▶ _BRIEF_
The result should consist solely of the line containing "The Schüssel/braun moved" and the lines that follow it below, each reproduced exactly, the last line included.

▶ _SUPPLIED ENTRIES_
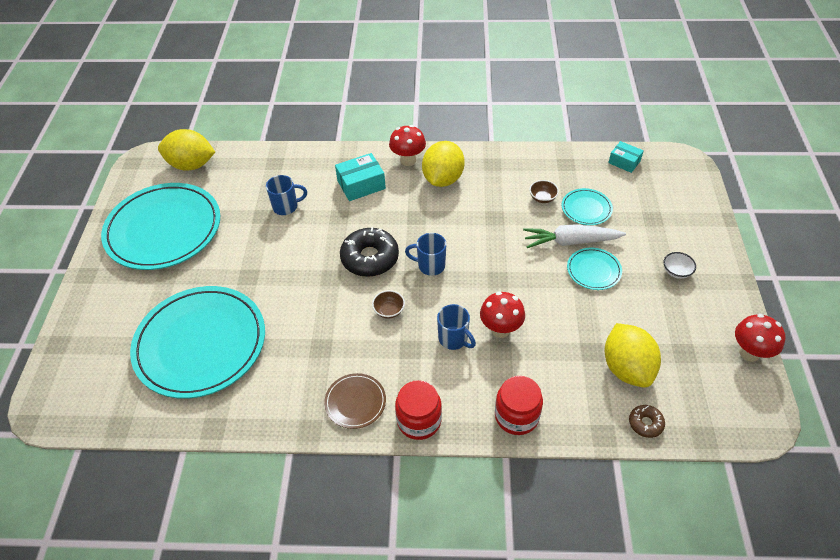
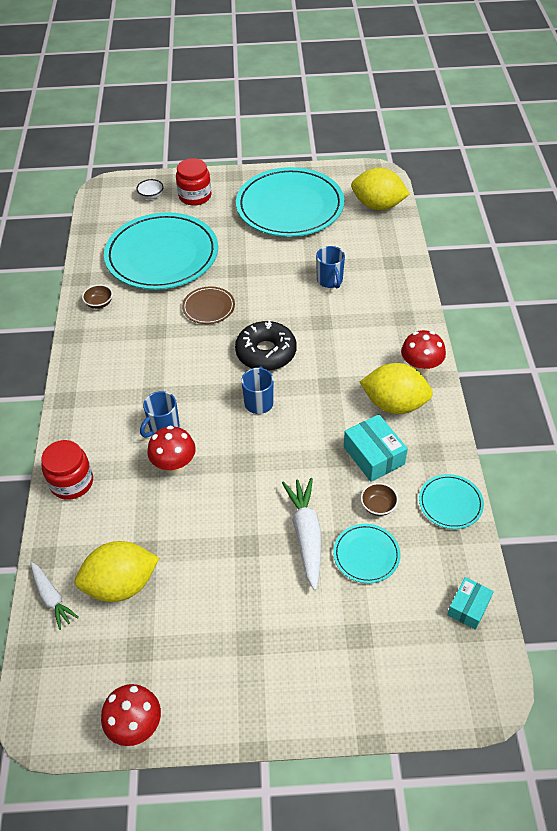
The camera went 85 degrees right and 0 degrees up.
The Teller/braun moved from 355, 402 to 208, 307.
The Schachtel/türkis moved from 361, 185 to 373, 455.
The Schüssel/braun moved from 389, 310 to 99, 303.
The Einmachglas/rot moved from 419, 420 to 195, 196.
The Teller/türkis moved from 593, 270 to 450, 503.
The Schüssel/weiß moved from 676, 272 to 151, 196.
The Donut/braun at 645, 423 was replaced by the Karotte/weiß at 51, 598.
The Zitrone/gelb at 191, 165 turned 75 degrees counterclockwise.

▶ _TASK RESPONSE_
The Schüssel/braun moved from 389, 310 to 99, 303.
The Einmachglas/rot moved from 419, 420 to 195, 196.
The Teller/türkis moved from 593, 270 to 450, 503.
The Schüssel/weiß moved from 676, 272 to 151, 196.
The Donut/braun at 645, 423 was replaced by the Karotte/weiß at 51, 598.
The Zitrone/gelb at 191, 165 turned 75 degrees counterclockwise.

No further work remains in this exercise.